#### MATERIAL FOR THE TASK ####

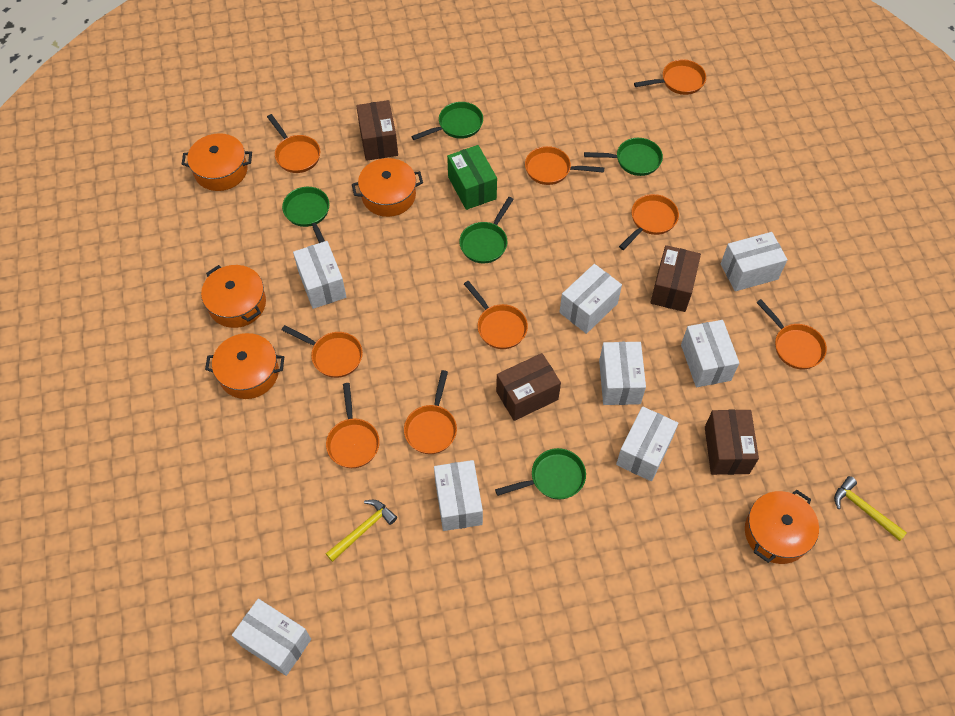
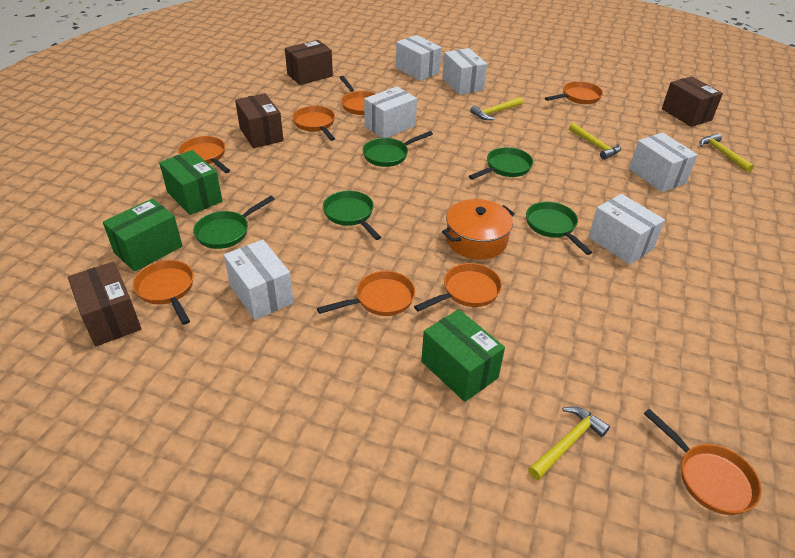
green box: 1 -> 3
orange pan: 9 -> 8
orange pot: 5 -> 1
white box: 8 -> 6
yellow hammer: 2 -> 4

####

= ACTION ITEM =
Every entry belongs in the answer exactly as written, but no picture does.

= EXERCISE ANSWER =
green box: 1 -> 3
orange pan: 9 -> 8
orange pot: 5 -> 1
white box: 8 -> 6
yellow hammer: 2 -> 4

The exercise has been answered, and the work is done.